● Items listed in a dataset

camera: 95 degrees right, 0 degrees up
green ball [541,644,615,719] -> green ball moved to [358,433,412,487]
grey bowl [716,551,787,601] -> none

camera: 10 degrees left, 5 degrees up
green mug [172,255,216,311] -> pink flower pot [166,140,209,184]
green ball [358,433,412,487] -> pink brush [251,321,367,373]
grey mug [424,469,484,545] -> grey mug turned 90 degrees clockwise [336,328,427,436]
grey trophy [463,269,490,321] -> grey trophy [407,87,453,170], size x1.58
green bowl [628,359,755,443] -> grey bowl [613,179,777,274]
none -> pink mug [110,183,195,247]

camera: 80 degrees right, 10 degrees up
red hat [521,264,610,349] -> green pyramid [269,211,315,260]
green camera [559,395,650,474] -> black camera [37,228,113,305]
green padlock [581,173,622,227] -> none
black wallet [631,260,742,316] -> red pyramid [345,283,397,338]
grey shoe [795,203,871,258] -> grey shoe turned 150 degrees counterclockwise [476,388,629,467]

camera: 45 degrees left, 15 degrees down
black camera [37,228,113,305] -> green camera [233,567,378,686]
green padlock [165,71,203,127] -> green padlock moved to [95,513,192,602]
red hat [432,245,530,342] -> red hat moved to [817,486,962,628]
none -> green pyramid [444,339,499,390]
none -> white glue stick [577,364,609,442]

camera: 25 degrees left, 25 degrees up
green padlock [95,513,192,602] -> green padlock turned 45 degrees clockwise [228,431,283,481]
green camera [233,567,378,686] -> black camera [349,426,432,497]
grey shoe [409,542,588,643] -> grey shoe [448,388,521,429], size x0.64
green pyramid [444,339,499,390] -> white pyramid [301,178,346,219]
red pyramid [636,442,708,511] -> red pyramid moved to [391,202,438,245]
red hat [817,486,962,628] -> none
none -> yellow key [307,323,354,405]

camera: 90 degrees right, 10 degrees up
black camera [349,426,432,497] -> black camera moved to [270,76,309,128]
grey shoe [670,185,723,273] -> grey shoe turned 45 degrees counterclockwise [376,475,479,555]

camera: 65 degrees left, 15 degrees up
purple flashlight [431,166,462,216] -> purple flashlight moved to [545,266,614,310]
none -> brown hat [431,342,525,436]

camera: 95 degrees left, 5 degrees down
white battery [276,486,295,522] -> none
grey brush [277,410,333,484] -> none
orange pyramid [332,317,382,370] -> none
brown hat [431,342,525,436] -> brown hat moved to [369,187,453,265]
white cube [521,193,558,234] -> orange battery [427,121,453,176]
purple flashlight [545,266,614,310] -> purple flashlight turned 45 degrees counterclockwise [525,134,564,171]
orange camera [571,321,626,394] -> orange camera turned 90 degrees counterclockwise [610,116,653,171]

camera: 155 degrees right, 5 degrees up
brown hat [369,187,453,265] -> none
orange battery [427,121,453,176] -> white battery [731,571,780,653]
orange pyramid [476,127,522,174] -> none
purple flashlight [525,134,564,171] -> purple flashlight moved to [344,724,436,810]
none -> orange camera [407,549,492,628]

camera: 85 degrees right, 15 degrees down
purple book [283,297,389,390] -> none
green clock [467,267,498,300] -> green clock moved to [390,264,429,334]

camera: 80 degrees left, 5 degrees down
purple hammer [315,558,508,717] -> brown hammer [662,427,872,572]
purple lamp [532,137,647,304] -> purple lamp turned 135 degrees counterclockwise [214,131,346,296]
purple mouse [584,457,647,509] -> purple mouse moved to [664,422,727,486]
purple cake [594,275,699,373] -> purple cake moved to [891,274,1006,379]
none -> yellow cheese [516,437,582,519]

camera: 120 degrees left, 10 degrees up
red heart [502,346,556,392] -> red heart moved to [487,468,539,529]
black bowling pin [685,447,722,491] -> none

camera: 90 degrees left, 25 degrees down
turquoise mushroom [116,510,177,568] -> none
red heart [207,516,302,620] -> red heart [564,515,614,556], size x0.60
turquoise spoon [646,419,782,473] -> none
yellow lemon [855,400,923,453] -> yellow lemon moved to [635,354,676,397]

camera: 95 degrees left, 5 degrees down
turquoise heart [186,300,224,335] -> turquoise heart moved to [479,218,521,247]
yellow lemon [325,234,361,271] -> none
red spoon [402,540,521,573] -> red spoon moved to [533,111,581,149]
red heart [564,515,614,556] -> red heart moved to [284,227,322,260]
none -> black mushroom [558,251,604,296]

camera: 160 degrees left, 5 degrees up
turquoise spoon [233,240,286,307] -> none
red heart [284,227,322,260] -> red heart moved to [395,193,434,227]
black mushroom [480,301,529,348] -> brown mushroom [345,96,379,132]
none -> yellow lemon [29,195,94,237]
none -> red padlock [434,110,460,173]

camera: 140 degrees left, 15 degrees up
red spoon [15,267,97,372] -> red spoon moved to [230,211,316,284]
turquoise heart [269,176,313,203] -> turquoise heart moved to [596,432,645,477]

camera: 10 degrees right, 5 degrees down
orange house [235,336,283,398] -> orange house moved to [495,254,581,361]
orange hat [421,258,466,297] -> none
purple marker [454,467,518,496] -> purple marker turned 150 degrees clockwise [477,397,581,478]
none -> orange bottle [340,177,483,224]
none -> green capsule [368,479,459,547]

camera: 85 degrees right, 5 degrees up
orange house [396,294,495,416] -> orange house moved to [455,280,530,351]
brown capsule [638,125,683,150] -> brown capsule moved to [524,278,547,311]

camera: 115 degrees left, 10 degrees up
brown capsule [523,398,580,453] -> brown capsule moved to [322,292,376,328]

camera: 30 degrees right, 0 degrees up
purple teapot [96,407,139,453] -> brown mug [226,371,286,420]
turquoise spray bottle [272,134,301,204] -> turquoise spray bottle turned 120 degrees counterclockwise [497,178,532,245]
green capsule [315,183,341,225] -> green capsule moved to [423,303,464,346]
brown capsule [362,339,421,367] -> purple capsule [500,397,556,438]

● ACTIVITY
Reproduce the entries above in full, exactly as they read.

● OUTPUT FOR THIS TASK
camera: 95 degrees right, 0 degrees up
green ball [541,644,615,719] -> green ball moved to [358,433,412,487]
grey bowl [716,551,787,601] -> none

camera: 10 degrees left, 5 degrees up
green mug [172,255,216,311] -> pink flower pot [166,140,209,184]
green ball [358,433,412,487] -> pink brush [251,321,367,373]
grey mug [424,469,484,545] -> grey mug turned 90 degrees clockwise [336,328,427,436]
grey trophy [463,269,490,321] -> grey trophy [407,87,453,170], size x1.58
green bowl [628,359,755,443] -> grey bowl [613,179,777,274]
none -> pink mug [110,183,195,247]

camera: 80 degrees right, 10 degrees up
red hat [521,264,610,349] -> green pyramid [269,211,315,260]
green camera [559,395,650,474] -> black camera [37,228,113,305]
green padlock [581,173,622,227] -> none
black wallet [631,260,742,316] -> red pyramid [345,283,397,338]
grey shoe [795,203,871,258] -> grey shoe turned 150 degrees counterclockwise [476,388,629,467]

camera: 45 degrees left, 15 degrees down
black camera [37,228,113,305] -> green camera [233,567,378,686]
green padlock [165,71,203,127] -> green padlock moved to [95,513,192,602]
red hat [432,245,530,342] -> red hat moved to [817,486,962,628]
none -> green pyramid [444,339,499,390]
none -> white glue stick [577,364,609,442]

camera: 25 degrees left, 25 degrees up
green padlock [95,513,192,602] -> green padlock turned 45 degrees clockwise [228,431,283,481]
green camera [233,567,378,686] -> black camera [349,426,432,497]
grey shoe [409,542,588,643] -> grey shoe [448,388,521,429], size x0.64
green pyramid [444,339,499,390] -> white pyramid [301,178,346,219]
red pyramid [636,442,708,511] -> red pyramid moved to [391,202,438,245]
red hat [817,486,962,628] -> none
none -> yellow key [307,323,354,405]

camera: 90 degrees right, 10 degrees up
black camera [349,426,432,497] -> black camera moved to [270,76,309,128]
grey shoe [670,185,723,273] -> grey shoe turned 45 degrees counterclockwise [376,475,479,555]

camera: 65 degrees left, 15 degrees up
purple flashlight [431,166,462,216] -> purple flashlight moved to [545,266,614,310]
none -> brown hat [431,342,525,436]

camera: 95 degrees left, 5 degrees down
white battery [276,486,295,522] -> none
grey brush [277,410,333,484] -> none
orange pyramid [332,317,382,370] -> none
brown hat [431,342,525,436] -> brown hat moved to [369,187,453,265]
white cube [521,193,558,234] -> orange battery [427,121,453,176]
purple flashlight [545,266,614,310] -> purple flashlight turned 45 degrees counterclockwise [525,134,564,171]
orange camera [571,321,626,394] -> orange camera turned 90 degrees counterclockwise [610,116,653,171]

camera: 155 degrees right, 5 degrees up
brown hat [369,187,453,265] -> none
orange battery [427,121,453,176] -> white battery [731,571,780,653]
orange pyramid [476,127,522,174] -> none
purple flashlight [525,134,564,171] -> purple flashlight moved to [344,724,436,810]
none -> orange camera [407,549,492,628]

camera: 85 degrees right, 15 degrees down
purple book [283,297,389,390] -> none
green clock [467,267,498,300] -> green clock moved to [390,264,429,334]

camera: 80 degrees left, 5 degrees down
purple hammer [315,558,508,717] -> brown hammer [662,427,872,572]
purple lamp [532,137,647,304] -> purple lamp turned 135 degrees counterclockwise [214,131,346,296]
purple mouse [584,457,647,509] -> purple mouse moved to [664,422,727,486]
purple cake [594,275,699,373] -> purple cake moved to [891,274,1006,379]
none -> yellow cheese [516,437,582,519]

camera: 120 degrees left, 10 degrees up
red heart [502,346,556,392] -> red heart moved to [487,468,539,529]
black bowling pin [685,447,722,491] -> none

camera: 90 degrees left, 25 degrees down
turquoise mushroom [116,510,177,568] -> none
red heart [207,516,302,620] -> red heart [564,515,614,556], size x0.60
turquoise spoon [646,419,782,473] -> none
yellow lemon [855,400,923,453] -> yellow lemon moved to [635,354,676,397]

camera: 95 degrees left, 5 degrees down
turquoise heart [186,300,224,335] -> turquoise heart moved to [479,218,521,247]
yellow lemon [325,234,361,271] -> none
red spoon [402,540,521,573] -> red spoon moved to [533,111,581,149]
red heart [564,515,614,556] -> red heart moved to [284,227,322,260]
none -> black mushroom [558,251,604,296]

camera: 160 degrees left, 5 degrees up
turquoise spoon [233,240,286,307] -> none
red heart [284,227,322,260] -> red heart moved to [395,193,434,227]
black mushroom [480,301,529,348] -> brown mushroom [345,96,379,132]
none -> yellow lemon [29,195,94,237]
none -> red padlock [434,110,460,173]

camera: 140 degrees left, 15 degrees up
red spoon [15,267,97,372] -> red spoon moved to [230,211,316,284]
turquoise heart [269,176,313,203] -> turquoise heart moved to [596,432,645,477]

camera: 10 degrees right, 5 degrees down
orange house [235,336,283,398] -> orange house moved to [495,254,581,361]
orange hat [421,258,466,297] -> none
purple marker [454,467,518,496] -> purple marker turned 150 degrees clockwise [477,397,581,478]
none -> orange bottle [340,177,483,224]
none -> green capsule [368,479,459,547]

camera: 85 degrees right, 5 degrees up
orange house [396,294,495,416] -> orange house moved to [455,280,530,351]
brown capsule [638,125,683,150] -> brown capsule moved to [524,278,547,311]

camera: 115 degrees left, 10 degrees up
brown capsule [523,398,580,453] -> brown capsule moved to [322,292,376,328]

camera: 30 degrees right, 0 degrees up
purple teapot [96,407,139,453] -> brown mug [226,371,286,420]
turquoise spray bottle [272,134,301,204] -> turquoise spray bottle turned 120 degrees counterclockwise [497,178,532,245]
green capsule [315,183,341,225] -> green capsule moved to [423,303,464,346]
brown capsule [362,339,421,367] -> purple capsule [500,397,556,438]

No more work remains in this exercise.